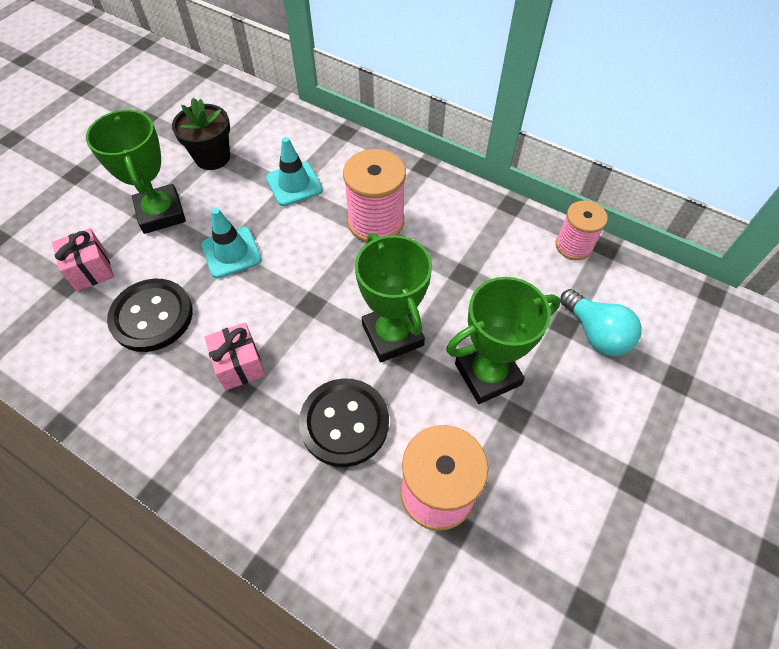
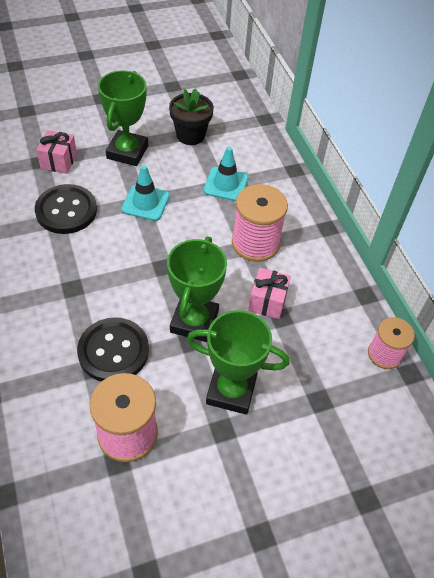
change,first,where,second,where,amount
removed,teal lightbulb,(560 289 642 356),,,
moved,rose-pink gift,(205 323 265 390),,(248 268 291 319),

# # #

In your copy of the listing, please omit the pictures and keep every word exact.

change,first,where,second,where,amount
removed,teal lightbulb,(560 289 642 356),,,
moved,rose-pink gift,(205 323 265 390),,(248 268 291 319),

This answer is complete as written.